> [TASK DETAILS]: In the records below, find the line with "black triangle: (471, 66)" and the line with "red semicircle: (250, 402)"; return exactly those lines and every line between them.

> [EXERCISE MATERIAL]:
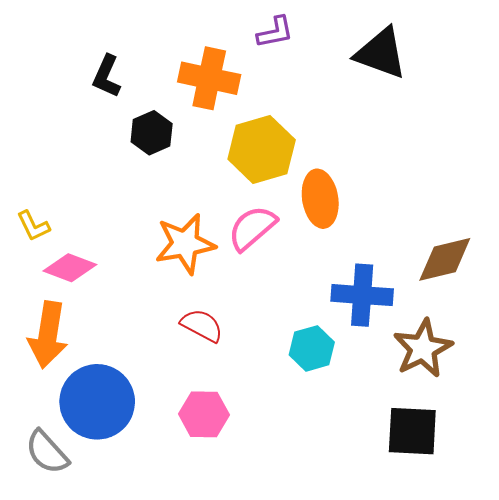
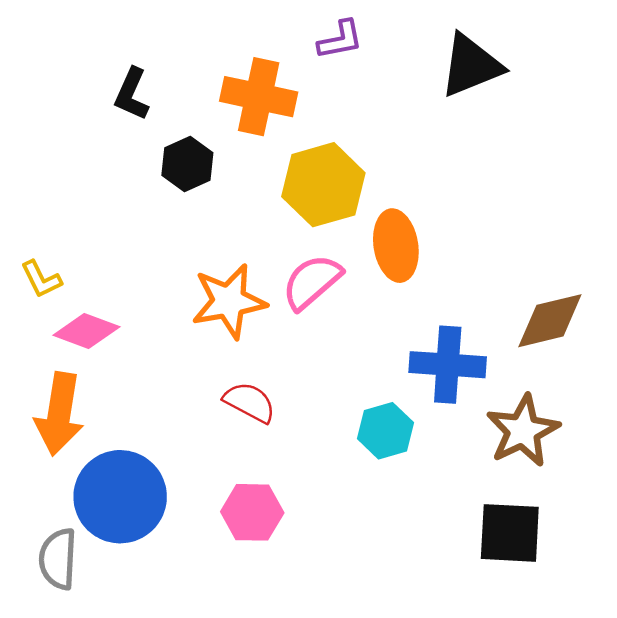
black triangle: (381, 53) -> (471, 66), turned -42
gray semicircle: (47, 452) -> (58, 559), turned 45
...
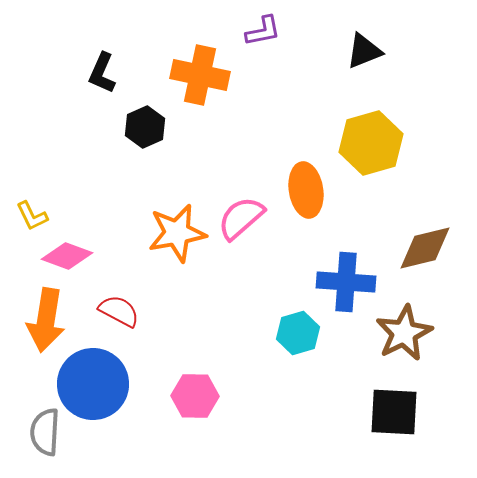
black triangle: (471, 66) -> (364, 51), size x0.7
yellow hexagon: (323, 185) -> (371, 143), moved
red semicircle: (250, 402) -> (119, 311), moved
...
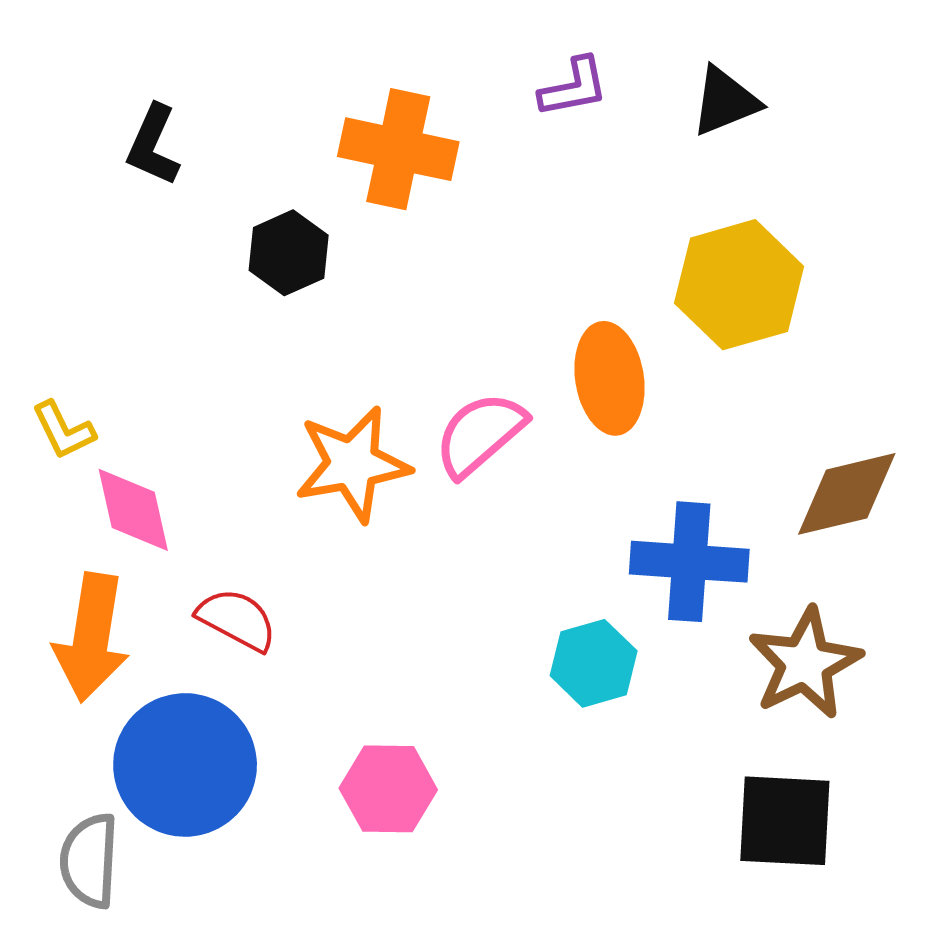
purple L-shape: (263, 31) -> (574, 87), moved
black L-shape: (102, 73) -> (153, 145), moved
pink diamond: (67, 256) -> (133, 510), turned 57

> [RESULT]:
black triangle: (471, 66) -> (364, 51), size x0.7
yellow hexagon: (323, 185) -> (371, 143), moved
red semicircle: (250, 402) -> (119, 311), moved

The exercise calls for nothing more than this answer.